REQUIREMENT:
Could you output each line below precisely as it stands, without the images?

PROVIDED MATERIAL:

++++++

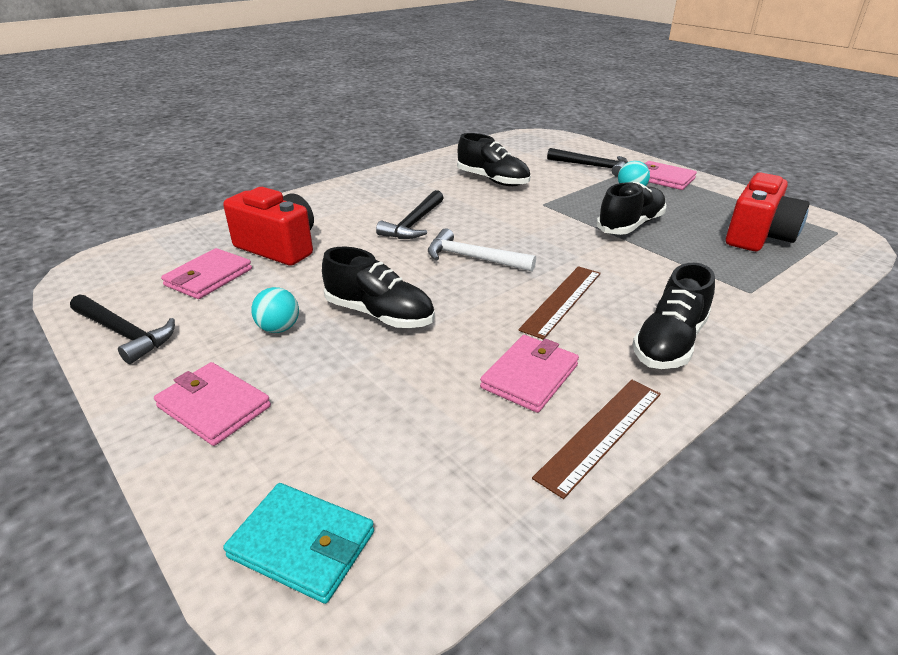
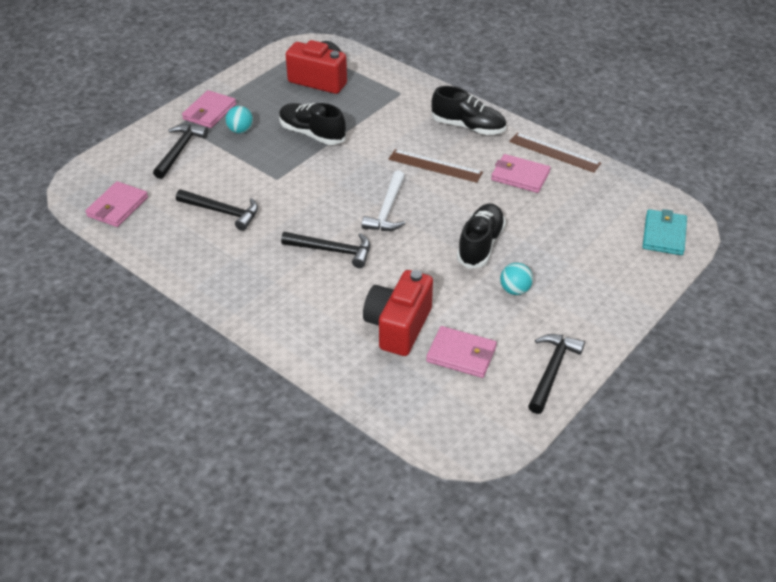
camera: 100 degrees left, 10 degrees up
pink wallet [154,362,271,446] -> pink wallet moved to [85,181,148,227]
black shoe [457,133,530,186] -> black hammer [176,189,258,231]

++++++

EXERCISE RESULT:
camera: 100 degrees left, 10 degrees up
pink wallet [154,362,271,446] -> pink wallet moved to [85,181,148,227]
black shoe [457,133,530,186] -> black hammer [176,189,258,231]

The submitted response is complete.